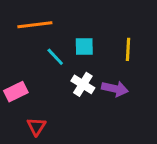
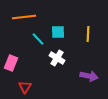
purple arrow: (115, 89) -> (89, 76), moved
pink rectangle: (16, 92) -> (11, 63), turned -42

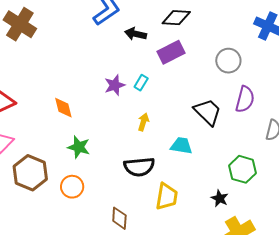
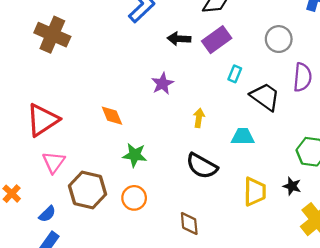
black arrow: (135, 34) -> (179, 39), moved
cyan rectangle: (141, 83) -> (235, 74), moved
black semicircle: (139, 167) -> (202, 166), turned 44
yellow trapezoid: (167, 196) -> (255, 192), moved

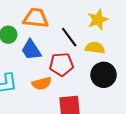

▸ PROBLEM DESCRIPTION
Return the line containing "cyan rectangle: (141, 83) -> (235, 74), moved" and every line after it through the end of the records above, exactly and nothing else, but not the pictures.

▸ RESPONSE TO THIS TASK
cyan rectangle: (141, 83) -> (235, 74), moved
black semicircle: (139, 167) -> (202, 166), turned 44
yellow trapezoid: (167, 196) -> (255, 192), moved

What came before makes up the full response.